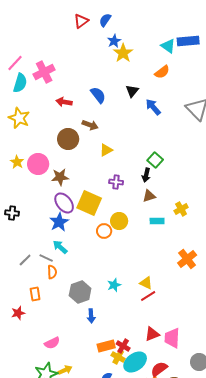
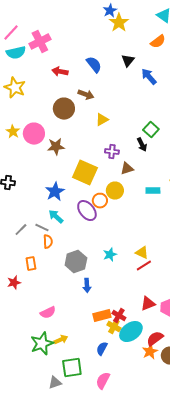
cyan semicircle: (20, 83) -> (16, 53), turned 60
black arrow: (146, 175) -> (142, 145), turned -40
brown triangle: (149, 196) -> (127, 169), moved
purple ellipse: (64, 203) -> (87, 211), moved

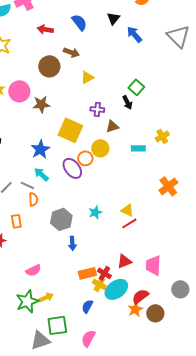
red triangle: (148, 304) -> (124, 261), moved
gray triangle: (55, 383) -> (40, 340), size x1.5

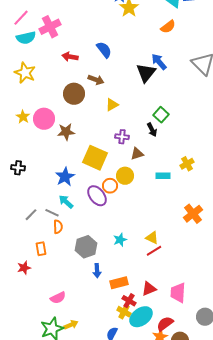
black triangle: (113, 18) -> (146, 73), moved, size x1.5
orange rectangle: (87, 273) -> (119, 283), moved

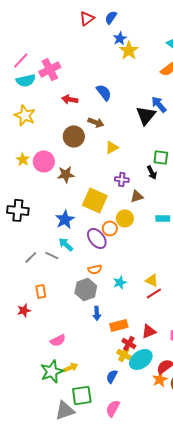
green square: (161, 115) -> (161, 157), turned -35
black cross: (18, 168) -> (18, 210), size x1.5
orange semicircle: (58, 227) -> (95, 269), moved, turned 80

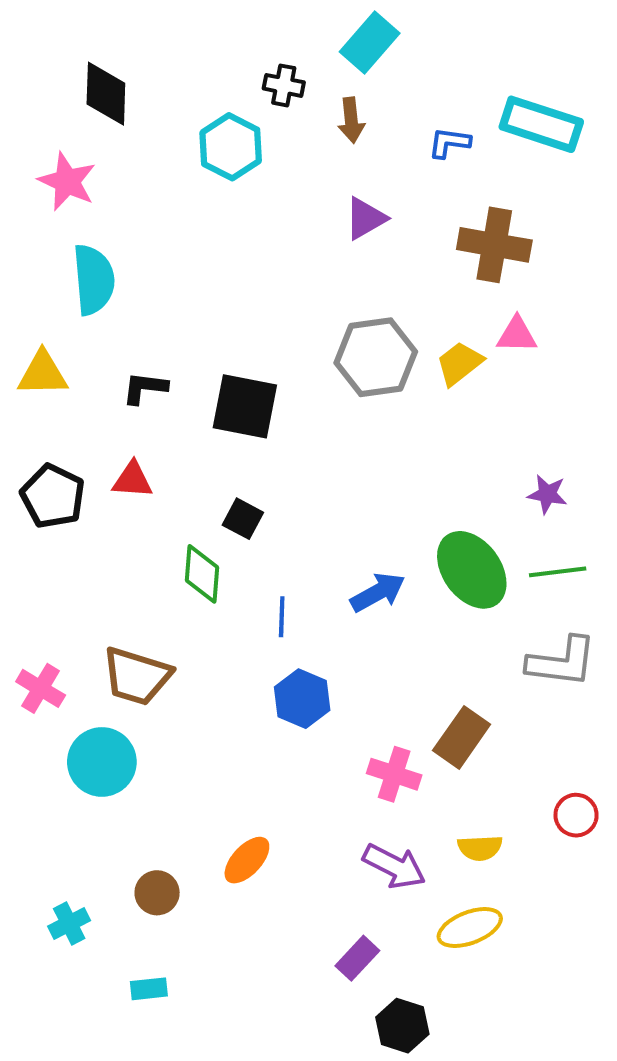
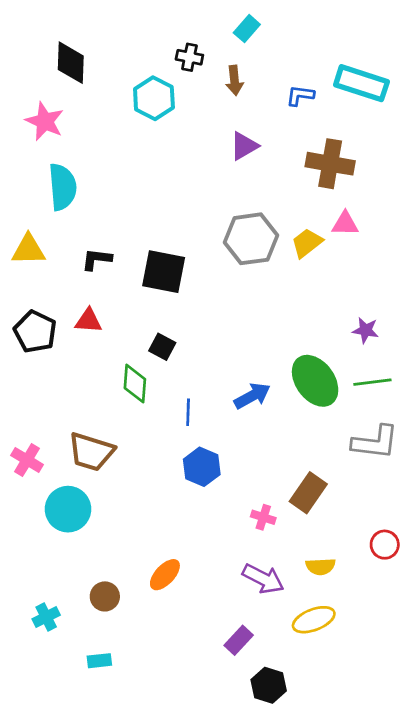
cyan rectangle: (370, 43) -> (247, 29), size x0.7
pink cross: (394, 774) -> (263, 517), size x0.7

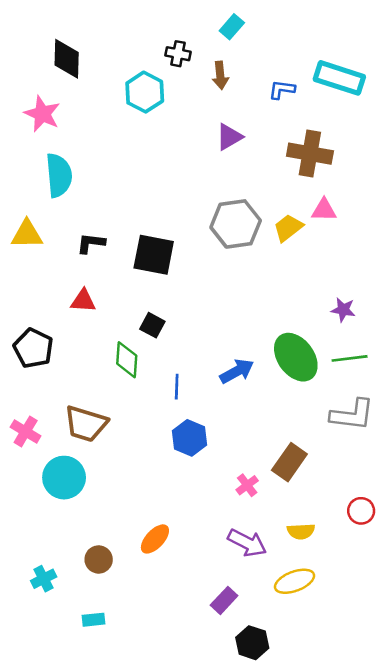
black pentagon: (35, 332) -> (33, 348), moved
pink cross: (263, 517) -> (247, 485), turned 35

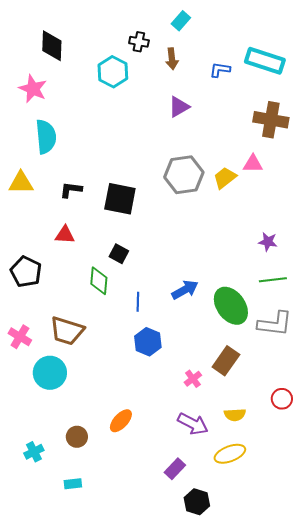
brown cross: (310, 154) -> (271, 120), moved
green ellipse: (296, 357) -> (231, 306), moved

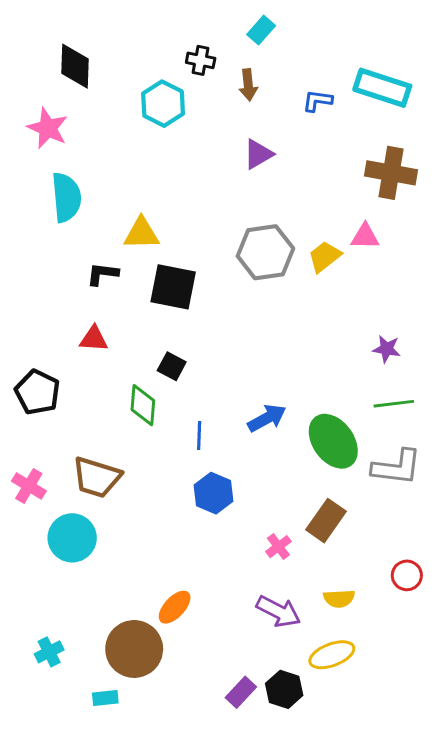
yellow triangle: (21, 183) -> (141, 233), moved
brown circle: (77, 437) -> (134, 649), moved, size x1.8
purple rectangle: (175, 469) -> (241, 692), moved
black hexagon: (197, 502) -> (284, 689), moved

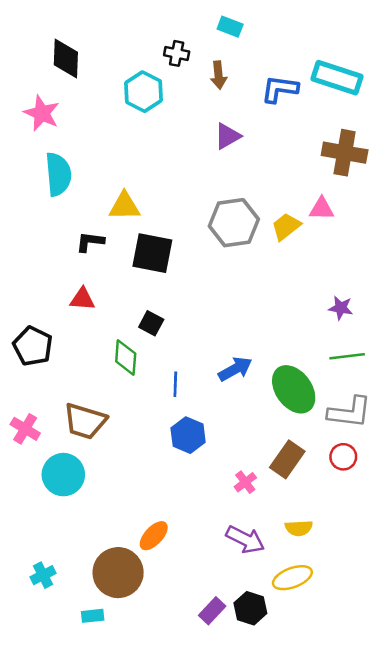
cyan rectangle: (261, 30) -> (230, 27), turned 70
blue L-shape: (317, 101) -> (280, 89), size x1.4
red circle: (407, 575) -> (343, 457), moved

GOAL OF THE EXERCISE
Copy out each line of the data containing the string "orange".

RESPONSE AREA
orange rectangle: (87, 273) -> (119, 283), moved
orange semicircle: (58, 227) -> (95, 269), moved, turned 80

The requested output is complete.